• Exercise instructions
Give again, word for word, every line below from the one that has "white pot: 11 -> 7" through the one that has "pink marker: 4 -> 3", both included, and no others.

[[ Data extract open ]]

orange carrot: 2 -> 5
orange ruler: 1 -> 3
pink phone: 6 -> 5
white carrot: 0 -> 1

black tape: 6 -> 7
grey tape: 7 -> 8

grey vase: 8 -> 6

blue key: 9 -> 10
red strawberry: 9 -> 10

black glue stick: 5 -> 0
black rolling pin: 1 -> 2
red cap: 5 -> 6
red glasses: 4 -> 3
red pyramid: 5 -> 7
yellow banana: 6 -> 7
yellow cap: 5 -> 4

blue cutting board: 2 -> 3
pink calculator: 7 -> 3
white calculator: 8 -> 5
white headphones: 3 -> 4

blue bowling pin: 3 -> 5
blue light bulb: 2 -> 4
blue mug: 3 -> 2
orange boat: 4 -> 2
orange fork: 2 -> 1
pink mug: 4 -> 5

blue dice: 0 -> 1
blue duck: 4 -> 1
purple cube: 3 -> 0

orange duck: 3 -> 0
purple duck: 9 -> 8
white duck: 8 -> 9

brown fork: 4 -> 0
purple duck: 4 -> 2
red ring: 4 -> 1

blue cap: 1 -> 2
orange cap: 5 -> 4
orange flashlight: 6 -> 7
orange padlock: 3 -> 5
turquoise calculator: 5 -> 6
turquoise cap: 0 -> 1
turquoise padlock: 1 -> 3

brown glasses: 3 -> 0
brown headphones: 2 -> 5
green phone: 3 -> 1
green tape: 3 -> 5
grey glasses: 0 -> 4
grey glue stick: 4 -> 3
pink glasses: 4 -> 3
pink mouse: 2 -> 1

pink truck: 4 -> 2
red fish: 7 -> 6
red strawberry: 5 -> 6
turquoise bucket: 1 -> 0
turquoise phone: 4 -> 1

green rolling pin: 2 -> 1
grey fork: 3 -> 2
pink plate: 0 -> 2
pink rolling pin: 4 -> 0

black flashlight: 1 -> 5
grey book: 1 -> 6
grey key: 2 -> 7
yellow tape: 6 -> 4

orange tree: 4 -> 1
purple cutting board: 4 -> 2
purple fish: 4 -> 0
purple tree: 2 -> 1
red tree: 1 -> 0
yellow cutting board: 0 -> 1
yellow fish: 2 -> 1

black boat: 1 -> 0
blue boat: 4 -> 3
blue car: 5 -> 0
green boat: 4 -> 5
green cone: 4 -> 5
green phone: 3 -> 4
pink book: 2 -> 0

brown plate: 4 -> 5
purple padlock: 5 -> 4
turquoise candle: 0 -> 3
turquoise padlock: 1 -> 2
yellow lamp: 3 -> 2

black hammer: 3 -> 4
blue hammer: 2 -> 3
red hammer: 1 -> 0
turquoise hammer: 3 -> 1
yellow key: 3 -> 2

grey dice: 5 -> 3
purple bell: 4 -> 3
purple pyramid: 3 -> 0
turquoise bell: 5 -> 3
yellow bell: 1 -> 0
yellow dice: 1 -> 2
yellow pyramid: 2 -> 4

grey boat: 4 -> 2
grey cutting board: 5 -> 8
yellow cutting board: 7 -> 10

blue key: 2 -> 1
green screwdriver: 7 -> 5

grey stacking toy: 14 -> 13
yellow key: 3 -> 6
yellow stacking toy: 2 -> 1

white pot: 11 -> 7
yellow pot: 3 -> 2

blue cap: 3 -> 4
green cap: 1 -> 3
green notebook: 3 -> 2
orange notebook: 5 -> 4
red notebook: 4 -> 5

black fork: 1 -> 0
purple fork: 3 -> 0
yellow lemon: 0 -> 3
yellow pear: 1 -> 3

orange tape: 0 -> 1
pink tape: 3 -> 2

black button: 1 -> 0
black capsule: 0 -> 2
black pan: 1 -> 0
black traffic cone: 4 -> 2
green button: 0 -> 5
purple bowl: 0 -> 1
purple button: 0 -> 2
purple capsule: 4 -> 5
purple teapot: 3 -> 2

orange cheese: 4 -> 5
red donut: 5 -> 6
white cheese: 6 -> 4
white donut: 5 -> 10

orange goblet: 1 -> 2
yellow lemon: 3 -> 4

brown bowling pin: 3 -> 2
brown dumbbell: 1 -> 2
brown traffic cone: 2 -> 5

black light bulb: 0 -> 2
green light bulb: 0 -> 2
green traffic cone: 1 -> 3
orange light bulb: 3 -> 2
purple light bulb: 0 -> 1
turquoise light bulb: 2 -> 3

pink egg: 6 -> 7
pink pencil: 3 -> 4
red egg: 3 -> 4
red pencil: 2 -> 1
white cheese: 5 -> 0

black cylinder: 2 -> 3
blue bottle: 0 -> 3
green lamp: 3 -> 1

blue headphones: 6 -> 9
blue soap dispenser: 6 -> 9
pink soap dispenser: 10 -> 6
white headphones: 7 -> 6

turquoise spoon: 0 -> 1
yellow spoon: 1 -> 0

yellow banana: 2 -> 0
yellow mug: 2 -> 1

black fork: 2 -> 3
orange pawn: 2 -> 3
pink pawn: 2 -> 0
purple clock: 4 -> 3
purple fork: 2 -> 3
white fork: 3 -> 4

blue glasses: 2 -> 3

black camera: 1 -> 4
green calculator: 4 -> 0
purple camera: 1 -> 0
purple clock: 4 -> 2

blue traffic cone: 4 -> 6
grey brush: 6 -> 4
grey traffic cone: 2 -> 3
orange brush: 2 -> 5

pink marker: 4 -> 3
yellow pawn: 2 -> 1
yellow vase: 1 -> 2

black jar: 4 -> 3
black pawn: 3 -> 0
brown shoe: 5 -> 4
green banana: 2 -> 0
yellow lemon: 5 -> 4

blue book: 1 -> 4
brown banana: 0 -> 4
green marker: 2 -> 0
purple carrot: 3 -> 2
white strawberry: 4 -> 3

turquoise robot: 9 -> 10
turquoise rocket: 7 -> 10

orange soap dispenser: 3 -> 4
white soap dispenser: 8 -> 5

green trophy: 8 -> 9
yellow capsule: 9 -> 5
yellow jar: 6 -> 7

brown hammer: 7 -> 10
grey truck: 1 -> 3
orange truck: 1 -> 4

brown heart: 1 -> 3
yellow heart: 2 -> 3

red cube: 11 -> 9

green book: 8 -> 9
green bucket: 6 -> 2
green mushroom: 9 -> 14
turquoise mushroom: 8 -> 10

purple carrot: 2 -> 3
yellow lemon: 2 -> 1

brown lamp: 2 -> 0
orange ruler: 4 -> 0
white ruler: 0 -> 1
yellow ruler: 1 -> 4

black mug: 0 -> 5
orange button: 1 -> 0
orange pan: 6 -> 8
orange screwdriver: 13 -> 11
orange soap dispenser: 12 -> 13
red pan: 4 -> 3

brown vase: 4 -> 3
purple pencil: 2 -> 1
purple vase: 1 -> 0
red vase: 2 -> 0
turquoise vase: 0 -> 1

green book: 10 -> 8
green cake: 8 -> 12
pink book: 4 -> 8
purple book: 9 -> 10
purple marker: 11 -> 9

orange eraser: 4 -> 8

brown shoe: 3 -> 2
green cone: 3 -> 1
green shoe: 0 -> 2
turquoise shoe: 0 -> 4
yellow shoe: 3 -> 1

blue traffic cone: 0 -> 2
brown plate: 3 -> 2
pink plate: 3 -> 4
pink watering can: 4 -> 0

[[ Data extract closed ]]

• Solution for this exercise
white pot: 11 -> 7
yellow pot: 3 -> 2

blue cap: 3 -> 4
green cap: 1 -> 3
green notebook: 3 -> 2
orange notebook: 5 -> 4
red notebook: 4 -> 5

black fork: 1 -> 0
purple fork: 3 -> 0
yellow lemon: 0 -> 3
yellow pear: 1 -> 3

orange tape: 0 -> 1
pink tape: 3 -> 2

black button: 1 -> 0
black capsule: 0 -> 2
black pan: 1 -> 0
black traffic cone: 4 -> 2
green button: 0 -> 5
purple bowl: 0 -> 1
purple button: 0 -> 2
purple capsule: 4 -> 5
purple teapot: 3 -> 2

orange cheese: 4 -> 5
red donut: 5 -> 6
white cheese: 6 -> 4
white donut: 5 -> 10

orange goblet: 1 -> 2
yellow lemon: 3 -> 4

brown bowling pin: 3 -> 2
brown dumbbell: 1 -> 2
brown traffic cone: 2 -> 5

black light bulb: 0 -> 2
green light bulb: 0 -> 2
green traffic cone: 1 -> 3
orange light bulb: 3 -> 2
purple light bulb: 0 -> 1
turquoise light bulb: 2 -> 3

pink egg: 6 -> 7
pink pencil: 3 -> 4
red egg: 3 -> 4
red pencil: 2 -> 1
white cheese: 5 -> 0

black cylinder: 2 -> 3
blue bottle: 0 -> 3
green lamp: 3 -> 1

blue headphones: 6 -> 9
blue soap dispenser: 6 -> 9
pink soap dispenser: 10 -> 6
white headphones: 7 -> 6

turquoise spoon: 0 -> 1
yellow spoon: 1 -> 0

yellow banana: 2 -> 0
yellow mug: 2 -> 1

black fork: 2 -> 3
orange pawn: 2 -> 3
pink pawn: 2 -> 0
purple clock: 4 -> 3
purple fork: 2 -> 3
white fork: 3 -> 4

blue glasses: 2 -> 3

black camera: 1 -> 4
green calculator: 4 -> 0
purple camera: 1 -> 0
purple clock: 4 -> 2

blue traffic cone: 4 -> 6
grey brush: 6 -> 4
grey traffic cone: 2 -> 3
orange brush: 2 -> 5

pink marker: 4 -> 3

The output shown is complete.